▶ [Records to use]:
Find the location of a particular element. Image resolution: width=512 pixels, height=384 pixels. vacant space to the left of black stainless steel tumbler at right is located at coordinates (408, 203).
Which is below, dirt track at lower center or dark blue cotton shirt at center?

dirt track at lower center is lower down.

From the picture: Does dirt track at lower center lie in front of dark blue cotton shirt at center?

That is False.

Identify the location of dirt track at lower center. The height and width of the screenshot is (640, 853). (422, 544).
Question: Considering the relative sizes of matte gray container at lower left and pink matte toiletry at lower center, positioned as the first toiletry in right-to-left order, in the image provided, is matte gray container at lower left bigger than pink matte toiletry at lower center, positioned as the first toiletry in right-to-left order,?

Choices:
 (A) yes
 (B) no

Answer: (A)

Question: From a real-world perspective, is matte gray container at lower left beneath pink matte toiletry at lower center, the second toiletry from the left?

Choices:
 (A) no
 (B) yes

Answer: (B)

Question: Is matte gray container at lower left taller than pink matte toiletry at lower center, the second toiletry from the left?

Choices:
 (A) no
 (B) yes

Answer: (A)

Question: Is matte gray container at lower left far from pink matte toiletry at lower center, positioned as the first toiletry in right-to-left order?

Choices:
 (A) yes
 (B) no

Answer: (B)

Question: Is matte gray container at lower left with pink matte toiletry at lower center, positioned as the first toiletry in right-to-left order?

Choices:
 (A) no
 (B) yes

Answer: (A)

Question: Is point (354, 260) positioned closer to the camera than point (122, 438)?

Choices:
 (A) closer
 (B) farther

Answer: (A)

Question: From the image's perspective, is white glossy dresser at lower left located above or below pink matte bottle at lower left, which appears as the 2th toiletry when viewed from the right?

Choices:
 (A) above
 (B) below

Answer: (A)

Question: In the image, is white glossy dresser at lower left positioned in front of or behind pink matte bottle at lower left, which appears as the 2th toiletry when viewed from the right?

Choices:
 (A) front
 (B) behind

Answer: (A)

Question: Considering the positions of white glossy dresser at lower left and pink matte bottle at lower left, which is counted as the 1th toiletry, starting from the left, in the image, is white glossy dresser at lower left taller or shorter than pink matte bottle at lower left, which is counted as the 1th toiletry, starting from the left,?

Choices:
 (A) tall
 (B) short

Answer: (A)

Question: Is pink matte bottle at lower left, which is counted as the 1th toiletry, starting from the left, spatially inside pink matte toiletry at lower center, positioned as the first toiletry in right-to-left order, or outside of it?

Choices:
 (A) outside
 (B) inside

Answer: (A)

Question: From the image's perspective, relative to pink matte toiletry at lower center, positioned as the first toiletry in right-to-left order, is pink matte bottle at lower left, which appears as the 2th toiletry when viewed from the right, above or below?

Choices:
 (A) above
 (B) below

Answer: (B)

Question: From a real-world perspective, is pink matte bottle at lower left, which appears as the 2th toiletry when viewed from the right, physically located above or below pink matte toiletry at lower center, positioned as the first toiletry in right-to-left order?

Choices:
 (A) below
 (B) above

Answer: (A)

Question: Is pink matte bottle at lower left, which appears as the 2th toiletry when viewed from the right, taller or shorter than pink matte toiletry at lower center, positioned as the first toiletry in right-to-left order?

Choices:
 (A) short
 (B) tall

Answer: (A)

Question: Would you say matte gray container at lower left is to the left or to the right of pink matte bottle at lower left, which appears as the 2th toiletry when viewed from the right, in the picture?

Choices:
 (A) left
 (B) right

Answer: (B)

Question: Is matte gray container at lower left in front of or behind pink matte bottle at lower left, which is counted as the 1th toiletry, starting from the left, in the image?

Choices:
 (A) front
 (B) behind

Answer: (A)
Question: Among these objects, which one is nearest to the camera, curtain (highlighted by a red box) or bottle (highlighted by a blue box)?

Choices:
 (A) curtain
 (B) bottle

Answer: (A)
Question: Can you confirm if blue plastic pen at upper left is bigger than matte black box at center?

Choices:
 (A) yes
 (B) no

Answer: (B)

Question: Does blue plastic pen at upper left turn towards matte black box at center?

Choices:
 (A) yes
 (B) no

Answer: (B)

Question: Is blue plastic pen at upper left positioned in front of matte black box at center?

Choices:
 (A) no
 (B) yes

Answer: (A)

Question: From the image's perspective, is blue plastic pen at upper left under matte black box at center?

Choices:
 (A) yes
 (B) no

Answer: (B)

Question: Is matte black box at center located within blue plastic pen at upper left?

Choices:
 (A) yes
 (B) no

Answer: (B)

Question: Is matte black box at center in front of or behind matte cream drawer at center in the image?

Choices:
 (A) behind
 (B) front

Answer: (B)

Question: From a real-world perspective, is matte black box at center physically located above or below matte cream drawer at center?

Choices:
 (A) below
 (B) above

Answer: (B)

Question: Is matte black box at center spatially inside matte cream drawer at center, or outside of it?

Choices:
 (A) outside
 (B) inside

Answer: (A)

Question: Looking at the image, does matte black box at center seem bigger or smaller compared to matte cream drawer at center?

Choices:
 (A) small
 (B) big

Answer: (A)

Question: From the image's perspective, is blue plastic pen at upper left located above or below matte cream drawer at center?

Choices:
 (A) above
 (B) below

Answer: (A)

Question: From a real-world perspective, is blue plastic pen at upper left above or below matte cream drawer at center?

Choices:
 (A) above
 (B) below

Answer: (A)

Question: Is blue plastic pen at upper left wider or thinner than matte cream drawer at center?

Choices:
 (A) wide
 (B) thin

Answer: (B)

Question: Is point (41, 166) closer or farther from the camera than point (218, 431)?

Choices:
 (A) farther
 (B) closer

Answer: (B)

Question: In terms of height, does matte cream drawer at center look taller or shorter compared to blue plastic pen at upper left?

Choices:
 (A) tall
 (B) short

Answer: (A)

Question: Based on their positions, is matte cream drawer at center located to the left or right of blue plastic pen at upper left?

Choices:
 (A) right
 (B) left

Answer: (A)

▶ [Exercise objective]: Copy every one of the entries above word for word, keeping each line and blank line in its original order.

▶ [Solved exercise]:
Find the location of a particular element. Image resolution: width=512 pixels, height=384 pixels. vacant space to the left of black stainless steel tumbler at right is located at coordinates (408, 203).
Which is below, dirt track at lower center or dark blue cotton shirt at center?

dirt track at lower center is lower down.

From the picture: Does dirt track at lower center lie in front of dark blue cotton shirt at center?

That is False.

Identify the location of dirt track at lower center. The height and width of the screenshot is (640, 853). (422, 544).
Question: Considering the relative sizes of matte gray container at lower left and pink matte toiletry at lower center, positioned as the first toiletry in right-to-left order, in the image provided, is matte gray container at lower left bigger than pink matte toiletry at lower center, positioned as the first toiletry in right-to-left order,?

Choices:
 (A) yes
 (B) no

Answer: (A)

Question: From a real-world perspective, is matte gray container at lower left beneath pink matte toiletry at lower center, the second toiletry from the left?

Choices:
 (A) no
 (B) yes

Answer: (B)

Question: Is matte gray container at lower left taller than pink matte toiletry at lower center, the second toiletry from the left?

Choices:
 (A) no
 (B) yes

Answer: (A)

Question: Is matte gray container at lower left far from pink matte toiletry at lower center, positioned as the first toiletry in right-to-left order?

Choices:
 (A) yes
 (B) no

Answer: (B)

Question: Is matte gray container at lower left with pink matte toiletry at lower center, positioned as the first toiletry in right-to-left order?

Choices:
 (A) no
 (B) yes

Answer: (A)

Question: Is point (354, 260) positioned closer to the camera than point (122, 438)?

Choices:
 (A) closer
 (B) farther

Answer: (A)

Question: From the image's perspective, is white glossy dresser at lower left located above or below pink matte bottle at lower left, which appears as the 2th toiletry when viewed from the right?

Choices:
 (A) above
 (B) below

Answer: (A)

Question: In the image, is white glossy dresser at lower left positioned in front of or behind pink matte bottle at lower left, which appears as the 2th toiletry when viewed from the right?

Choices:
 (A) front
 (B) behind

Answer: (A)

Question: Considering the positions of white glossy dresser at lower left and pink matte bottle at lower left, which is counted as the 1th toiletry, starting from the left, in the image, is white glossy dresser at lower left taller or shorter than pink matte bottle at lower left, which is counted as the 1th toiletry, starting from the left,?

Choices:
 (A) tall
 (B) short

Answer: (A)

Question: Is pink matte bottle at lower left, which is counted as the 1th toiletry, starting from the left, spatially inside pink matte toiletry at lower center, positioned as the first toiletry in right-to-left order, or outside of it?

Choices:
 (A) outside
 (B) inside

Answer: (A)

Question: From the image's perspective, relative to pink matte toiletry at lower center, positioned as the first toiletry in right-to-left order, is pink matte bottle at lower left, which appears as the 2th toiletry when viewed from the right, above or below?

Choices:
 (A) above
 (B) below

Answer: (B)

Question: From a real-world perspective, is pink matte bottle at lower left, which appears as the 2th toiletry when viewed from the right, physically located above or below pink matte toiletry at lower center, positioned as the first toiletry in right-to-left order?

Choices:
 (A) below
 (B) above

Answer: (A)

Question: Is pink matte bottle at lower left, which appears as the 2th toiletry when viewed from the right, taller or shorter than pink matte toiletry at lower center, positioned as the first toiletry in right-to-left order?

Choices:
 (A) short
 (B) tall

Answer: (A)

Question: Would you say matte gray container at lower left is to the left or to the right of pink matte bottle at lower left, which appears as the 2th toiletry when viewed from the right, in the picture?

Choices:
 (A) left
 (B) right

Answer: (B)

Question: Is matte gray container at lower left in front of or behind pink matte bottle at lower left, which is counted as the 1th toiletry, starting from the left, in the image?

Choices:
 (A) front
 (B) behind

Answer: (A)
Question: Among these objects, which one is nearest to the camera, curtain (highlighted by a red box) or bottle (highlighted by a blue box)?

Choices:
 (A) curtain
 (B) bottle

Answer: (A)
Question: Can you confirm if blue plastic pen at upper left is bigger than matte black box at center?

Choices:
 (A) yes
 (B) no

Answer: (B)

Question: Does blue plastic pen at upper left turn towards matte black box at center?

Choices:
 (A) yes
 (B) no

Answer: (B)

Question: Is blue plastic pen at upper left positioned in front of matte black box at center?

Choices:
 (A) no
 (B) yes

Answer: (A)

Question: From the image's perspective, is blue plastic pen at upper left under matte black box at center?

Choices:
 (A) yes
 (B) no

Answer: (B)

Question: Is matte black box at center located within blue plastic pen at upper left?

Choices:
 (A) yes
 (B) no

Answer: (B)

Question: Is matte black box at center in front of or behind matte cream drawer at center in the image?

Choices:
 (A) behind
 (B) front

Answer: (B)

Question: From a real-world perspective, is matte black box at center physically located above or below matte cream drawer at center?

Choices:
 (A) below
 (B) above

Answer: (B)

Question: Is matte black box at center spatially inside matte cream drawer at center, or outside of it?

Choices:
 (A) outside
 (B) inside

Answer: (A)

Question: Looking at the image, does matte black box at center seem bigger or smaller compared to matte cream drawer at center?

Choices:
 (A) small
 (B) big

Answer: (A)

Question: From the image's perspective, is blue plastic pen at upper left located above or below matte cream drawer at center?

Choices:
 (A) above
 (B) below

Answer: (A)

Question: From a real-world perspective, is blue plastic pen at upper left above or below matte cream drawer at center?

Choices:
 (A) above
 (B) below

Answer: (A)

Question: Is blue plastic pen at upper left wider or thinner than matte cream drawer at center?

Choices:
 (A) wide
 (B) thin

Answer: (B)

Question: Is point (41, 166) closer or farther from the camera than point (218, 431)?

Choices:
 (A) farther
 (B) closer

Answer: (B)

Question: In terms of height, does matte cream drawer at center look taller or shorter compared to blue plastic pen at upper left?

Choices:
 (A) tall
 (B) short

Answer: (A)

Question: Based on their positions, is matte cream drawer at center located to the left or right of blue plastic pen at upper left?

Choices:
 (A) right
 (B) left

Answer: (A)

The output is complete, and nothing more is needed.